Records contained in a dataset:
•••••

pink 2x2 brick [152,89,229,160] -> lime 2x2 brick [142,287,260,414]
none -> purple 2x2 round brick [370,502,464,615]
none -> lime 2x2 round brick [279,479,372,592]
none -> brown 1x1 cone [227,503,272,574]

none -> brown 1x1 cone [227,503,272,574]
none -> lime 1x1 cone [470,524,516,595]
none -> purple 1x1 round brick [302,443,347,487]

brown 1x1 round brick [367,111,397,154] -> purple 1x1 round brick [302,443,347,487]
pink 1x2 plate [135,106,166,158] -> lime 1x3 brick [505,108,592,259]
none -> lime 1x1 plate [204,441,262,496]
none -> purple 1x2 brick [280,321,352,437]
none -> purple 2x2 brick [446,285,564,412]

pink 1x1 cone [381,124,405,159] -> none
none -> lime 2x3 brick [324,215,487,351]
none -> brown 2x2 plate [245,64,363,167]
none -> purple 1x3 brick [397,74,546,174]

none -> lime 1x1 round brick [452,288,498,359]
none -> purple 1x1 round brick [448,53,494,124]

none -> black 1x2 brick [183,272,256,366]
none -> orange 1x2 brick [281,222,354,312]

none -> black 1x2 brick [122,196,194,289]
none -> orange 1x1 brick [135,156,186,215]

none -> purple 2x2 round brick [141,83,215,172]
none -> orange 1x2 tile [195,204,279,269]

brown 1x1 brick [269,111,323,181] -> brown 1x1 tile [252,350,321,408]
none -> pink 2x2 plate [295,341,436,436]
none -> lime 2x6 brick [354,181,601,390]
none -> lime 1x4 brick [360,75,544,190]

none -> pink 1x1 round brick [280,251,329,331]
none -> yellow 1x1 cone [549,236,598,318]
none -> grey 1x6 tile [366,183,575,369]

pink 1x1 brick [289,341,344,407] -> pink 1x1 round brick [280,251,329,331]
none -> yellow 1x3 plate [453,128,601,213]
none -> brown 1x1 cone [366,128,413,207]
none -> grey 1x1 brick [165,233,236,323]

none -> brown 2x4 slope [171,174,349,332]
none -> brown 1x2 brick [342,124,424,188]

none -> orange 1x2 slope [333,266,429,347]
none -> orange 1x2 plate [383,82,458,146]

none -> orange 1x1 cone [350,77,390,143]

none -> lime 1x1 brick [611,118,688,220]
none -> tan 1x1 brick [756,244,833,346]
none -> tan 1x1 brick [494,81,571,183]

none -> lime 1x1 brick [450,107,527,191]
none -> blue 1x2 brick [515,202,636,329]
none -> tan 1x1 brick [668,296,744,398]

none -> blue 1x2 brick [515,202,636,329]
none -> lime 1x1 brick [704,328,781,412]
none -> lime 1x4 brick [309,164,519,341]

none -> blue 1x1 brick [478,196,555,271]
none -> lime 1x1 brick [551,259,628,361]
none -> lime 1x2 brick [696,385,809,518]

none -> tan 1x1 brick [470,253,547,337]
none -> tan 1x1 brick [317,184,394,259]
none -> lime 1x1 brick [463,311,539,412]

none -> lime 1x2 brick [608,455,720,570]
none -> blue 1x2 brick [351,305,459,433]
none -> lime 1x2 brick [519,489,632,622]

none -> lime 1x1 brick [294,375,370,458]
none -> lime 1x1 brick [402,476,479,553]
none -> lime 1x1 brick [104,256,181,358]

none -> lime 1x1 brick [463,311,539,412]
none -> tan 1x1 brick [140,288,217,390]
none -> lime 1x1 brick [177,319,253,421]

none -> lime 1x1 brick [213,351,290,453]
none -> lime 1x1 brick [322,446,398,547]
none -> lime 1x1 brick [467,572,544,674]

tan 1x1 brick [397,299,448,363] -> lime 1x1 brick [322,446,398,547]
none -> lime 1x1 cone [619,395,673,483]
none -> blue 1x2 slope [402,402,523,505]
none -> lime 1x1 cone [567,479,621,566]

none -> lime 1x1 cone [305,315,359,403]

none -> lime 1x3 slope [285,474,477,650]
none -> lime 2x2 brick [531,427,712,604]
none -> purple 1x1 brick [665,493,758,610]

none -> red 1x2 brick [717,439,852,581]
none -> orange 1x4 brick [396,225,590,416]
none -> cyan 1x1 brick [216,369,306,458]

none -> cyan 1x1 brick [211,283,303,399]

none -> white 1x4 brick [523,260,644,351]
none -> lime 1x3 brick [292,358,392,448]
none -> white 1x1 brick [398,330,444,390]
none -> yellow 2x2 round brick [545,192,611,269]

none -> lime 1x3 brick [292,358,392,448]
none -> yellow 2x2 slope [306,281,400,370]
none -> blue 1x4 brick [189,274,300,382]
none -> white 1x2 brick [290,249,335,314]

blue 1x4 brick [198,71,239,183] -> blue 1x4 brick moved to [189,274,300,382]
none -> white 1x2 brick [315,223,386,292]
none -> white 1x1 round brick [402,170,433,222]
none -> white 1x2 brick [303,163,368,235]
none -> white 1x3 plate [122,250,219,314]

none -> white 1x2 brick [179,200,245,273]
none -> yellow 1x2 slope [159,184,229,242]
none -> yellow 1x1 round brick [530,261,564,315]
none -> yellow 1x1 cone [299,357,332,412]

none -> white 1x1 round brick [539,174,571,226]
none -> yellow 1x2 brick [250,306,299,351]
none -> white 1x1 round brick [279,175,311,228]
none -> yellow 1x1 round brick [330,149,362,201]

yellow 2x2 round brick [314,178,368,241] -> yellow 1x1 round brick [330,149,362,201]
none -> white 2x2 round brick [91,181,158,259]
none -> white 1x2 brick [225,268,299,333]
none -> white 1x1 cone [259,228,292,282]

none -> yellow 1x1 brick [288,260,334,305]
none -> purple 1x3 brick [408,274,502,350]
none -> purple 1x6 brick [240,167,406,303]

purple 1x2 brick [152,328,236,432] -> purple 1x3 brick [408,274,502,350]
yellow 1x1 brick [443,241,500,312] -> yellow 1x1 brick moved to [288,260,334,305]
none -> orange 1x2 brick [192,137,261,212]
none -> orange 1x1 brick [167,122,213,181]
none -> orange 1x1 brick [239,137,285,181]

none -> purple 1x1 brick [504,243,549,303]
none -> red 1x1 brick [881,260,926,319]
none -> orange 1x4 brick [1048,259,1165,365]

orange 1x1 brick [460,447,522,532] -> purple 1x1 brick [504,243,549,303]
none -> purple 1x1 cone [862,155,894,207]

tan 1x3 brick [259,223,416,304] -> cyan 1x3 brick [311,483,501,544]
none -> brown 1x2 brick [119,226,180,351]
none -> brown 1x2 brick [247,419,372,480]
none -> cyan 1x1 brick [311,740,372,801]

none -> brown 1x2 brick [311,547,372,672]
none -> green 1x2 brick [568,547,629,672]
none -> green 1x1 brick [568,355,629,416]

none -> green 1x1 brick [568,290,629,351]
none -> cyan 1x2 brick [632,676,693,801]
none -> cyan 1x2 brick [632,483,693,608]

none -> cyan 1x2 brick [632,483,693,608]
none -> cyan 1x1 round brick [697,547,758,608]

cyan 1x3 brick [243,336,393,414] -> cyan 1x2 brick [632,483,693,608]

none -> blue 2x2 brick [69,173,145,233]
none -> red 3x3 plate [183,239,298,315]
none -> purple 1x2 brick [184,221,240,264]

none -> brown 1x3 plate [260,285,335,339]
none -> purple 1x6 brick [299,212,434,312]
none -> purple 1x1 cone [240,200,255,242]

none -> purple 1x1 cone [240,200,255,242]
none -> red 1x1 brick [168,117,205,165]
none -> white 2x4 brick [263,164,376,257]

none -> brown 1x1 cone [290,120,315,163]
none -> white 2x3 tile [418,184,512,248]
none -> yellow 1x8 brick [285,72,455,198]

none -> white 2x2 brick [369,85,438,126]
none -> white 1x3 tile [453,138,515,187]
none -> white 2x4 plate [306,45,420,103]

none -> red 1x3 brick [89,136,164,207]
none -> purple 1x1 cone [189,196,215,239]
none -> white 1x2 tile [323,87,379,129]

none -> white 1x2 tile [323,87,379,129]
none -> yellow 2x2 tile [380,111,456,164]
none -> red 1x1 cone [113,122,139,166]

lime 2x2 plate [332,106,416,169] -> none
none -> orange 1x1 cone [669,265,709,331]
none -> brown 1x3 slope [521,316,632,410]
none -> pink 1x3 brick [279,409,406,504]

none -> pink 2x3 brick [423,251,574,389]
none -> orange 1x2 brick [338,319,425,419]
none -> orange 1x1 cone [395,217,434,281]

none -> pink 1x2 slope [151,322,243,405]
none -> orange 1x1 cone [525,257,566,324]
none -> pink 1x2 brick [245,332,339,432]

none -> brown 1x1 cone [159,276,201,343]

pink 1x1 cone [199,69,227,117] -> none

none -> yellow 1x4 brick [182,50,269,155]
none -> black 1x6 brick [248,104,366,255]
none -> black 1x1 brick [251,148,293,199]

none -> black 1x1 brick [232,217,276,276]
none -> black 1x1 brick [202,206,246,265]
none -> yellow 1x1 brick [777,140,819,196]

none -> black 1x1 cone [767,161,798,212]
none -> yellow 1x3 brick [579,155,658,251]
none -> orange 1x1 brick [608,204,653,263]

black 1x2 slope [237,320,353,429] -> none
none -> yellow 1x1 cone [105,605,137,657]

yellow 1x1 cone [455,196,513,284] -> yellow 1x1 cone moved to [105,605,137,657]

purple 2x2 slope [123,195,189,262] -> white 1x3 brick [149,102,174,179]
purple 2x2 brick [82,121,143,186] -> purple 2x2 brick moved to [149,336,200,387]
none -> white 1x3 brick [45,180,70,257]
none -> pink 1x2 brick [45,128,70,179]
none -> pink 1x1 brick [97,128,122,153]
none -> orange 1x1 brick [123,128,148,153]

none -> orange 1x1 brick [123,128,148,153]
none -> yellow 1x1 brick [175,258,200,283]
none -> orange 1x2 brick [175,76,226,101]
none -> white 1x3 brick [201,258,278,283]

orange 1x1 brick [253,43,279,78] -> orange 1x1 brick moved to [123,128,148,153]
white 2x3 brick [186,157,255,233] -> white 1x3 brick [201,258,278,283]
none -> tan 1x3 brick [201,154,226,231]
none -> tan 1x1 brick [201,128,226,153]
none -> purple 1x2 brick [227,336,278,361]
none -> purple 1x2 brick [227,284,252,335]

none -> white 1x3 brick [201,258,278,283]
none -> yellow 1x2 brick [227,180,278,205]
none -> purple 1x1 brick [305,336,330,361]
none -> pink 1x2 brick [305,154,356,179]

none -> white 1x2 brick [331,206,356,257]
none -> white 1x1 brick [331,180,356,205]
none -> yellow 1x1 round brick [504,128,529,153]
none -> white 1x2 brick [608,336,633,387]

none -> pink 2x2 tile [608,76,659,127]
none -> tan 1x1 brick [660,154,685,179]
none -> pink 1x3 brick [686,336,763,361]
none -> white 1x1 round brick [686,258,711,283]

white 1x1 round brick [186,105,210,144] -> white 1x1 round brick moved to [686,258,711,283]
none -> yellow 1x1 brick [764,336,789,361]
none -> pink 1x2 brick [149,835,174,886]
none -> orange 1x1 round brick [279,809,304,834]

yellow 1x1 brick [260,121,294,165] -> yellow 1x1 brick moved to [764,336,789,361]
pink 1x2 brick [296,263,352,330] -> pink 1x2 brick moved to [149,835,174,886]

•••••

The answer is the run of lines above from the line containing "none -> tan 1x1 brick [756,244,833,346]" through the line containing "none -> yellow 2x2 round", copied exactly and alone.

### Task solution
none -> tan 1x1 brick [756,244,833,346]
none -> tan 1x1 brick [494,81,571,183]

none -> lime 1x1 brick [450,107,527,191]
none -> blue 1x2 brick [515,202,636,329]
none -> tan 1x1 brick [668,296,744,398]

none -> blue 1x2 brick [515,202,636,329]
none -> lime 1x1 brick [704,328,781,412]
none -> lime 1x4 brick [309,164,519,341]

none -> blue 1x1 brick [478,196,555,271]
none -> lime 1x1 brick [551,259,628,361]
none -> lime 1x2 brick [696,385,809,518]

none -> tan 1x1 brick [470,253,547,337]
none -> tan 1x1 brick [317,184,394,259]
none -> lime 1x1 brick [463,311,539,412]

none -> lime 1x2 brick [608,455,720,570]
none -> blue 1x2 brick [351,305,459,433]
none -> lime 1x2 brick [519,489,632,622]

none -> lime 1x1 brick [294,375,370,458]
none -> lime 1x1 brick [402,476,479,553]
none -> lime 1x1 brick [104,256,181,358]

none -> lime 1x1 brick [463,311,539,412]
none -> tan 1x1 brick [140,288,217,390]
none -> lime 1x1 brick [177,319,253,421]

none -> lime 1x1 brick [213,351,290,453]
none -> lime 1x1 brick [322,446,398,547]
none -> lime 1x1 brick [467,572,544,674]

tan 1x1 brick [397,299,448,363] -> lime 1x1 brick [322,446,398,547]
none -> lime 1x1 cone [619,395,673,483]
none -> blue 1x2 slope [402,402,523,505]
none -> lime 1x1 cone [567,479,621,566]

none -> lime 1x1 cone [305,315,359,403]

none -> lime 1x3 slope [285,474,477,650]
none -> lime 2x2 brick [531,427,712,604]
none -> purple 1x1 brick [665,493,758,610]

none -> red 1x2 brick [717,439,852,581]
none -> orange 1x4 brick [396,225,590,416]
none -> cyan 1x1 brick [216,369,306,458]

none -> cyan 1x1 brick [211,283,303,399]

none -> white 1x4 brick [523,260,644,351]
none -> lime 1x3 brick [292,358,392,448]
none -> white 1x1 brick [398,330,444,390]
none -> yellow 2x2 round brick [545,192,611,269]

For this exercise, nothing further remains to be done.